**RECORDS PROVIDED:**
----------------------------------------

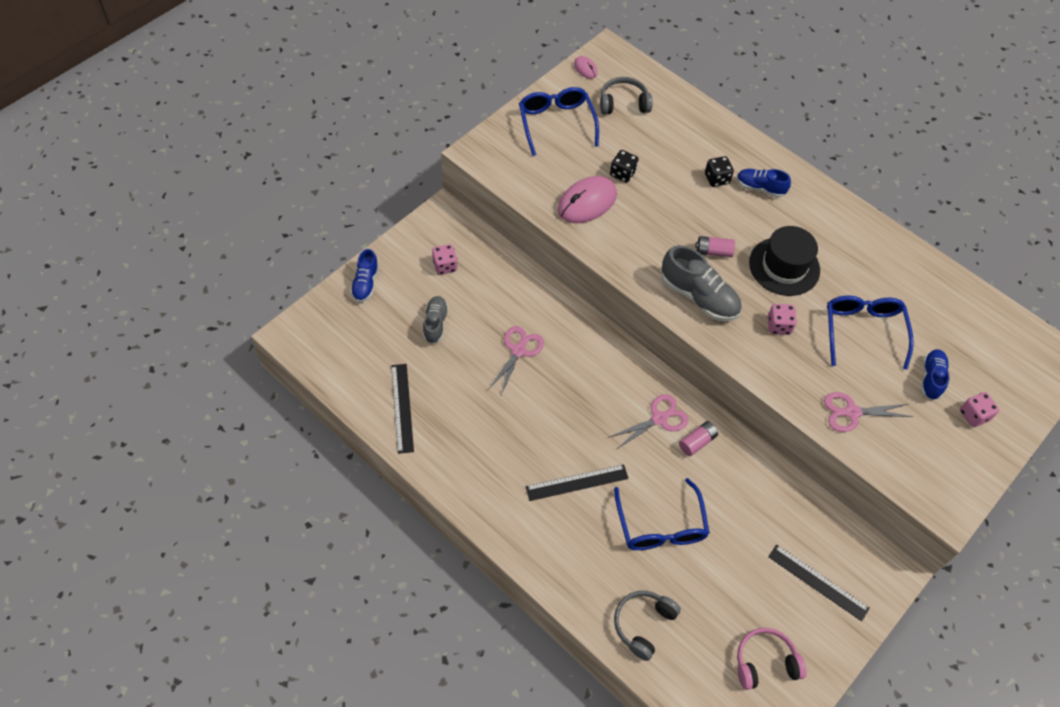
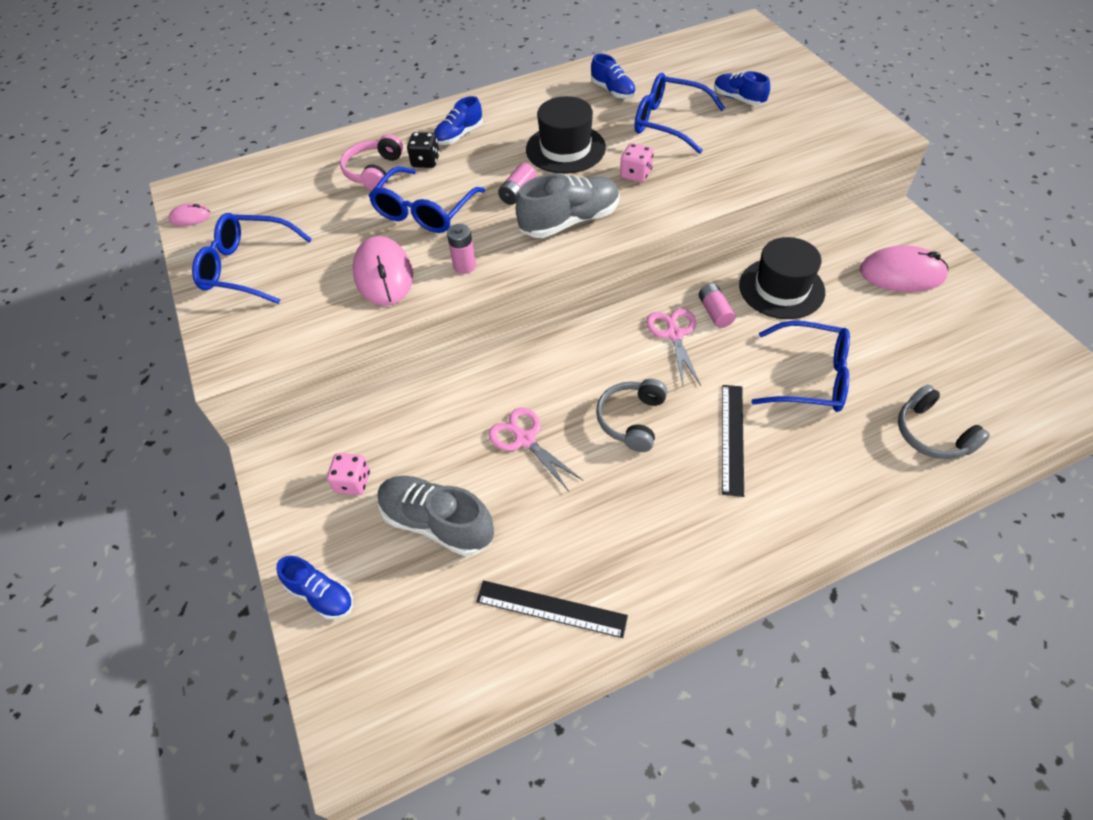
camera: 60 degrees left, 5 degrees down
(435, 324) = (437, 523): grey shoe -> grey shoe, size x1.63
(618, 246) = (464, 266): none -> pink battery
(622, 173) = (365, 231): black dice -> none
(623, 103) = (268, 201): grey headphones -> grey headphones (631, 420)
(662, 200) = (424, 211): none -> blue glasses
(749, 487) = (781, 288): none -> black hat
(765, 662) = (987, 343): pink headphones -> pink headphones (374, 171)
(818, 582) = (902, 273): black ruler -> pink mouse
(852, 412) = (759, 158): pink scissors -> none
(884, 276) = (613, 91): none -> blue shoe
(974, 415) = (787, 88): pink dice -> none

----------------------------------------

**WHAT THE TASK ASKS:**
Each line that contains "dice" is to be copied from the listing above.

**RESPONSE BELOW:**
(622, 173) = (365, 231): black dice -> none
(974, 415) = (787, 88): pink dice -> none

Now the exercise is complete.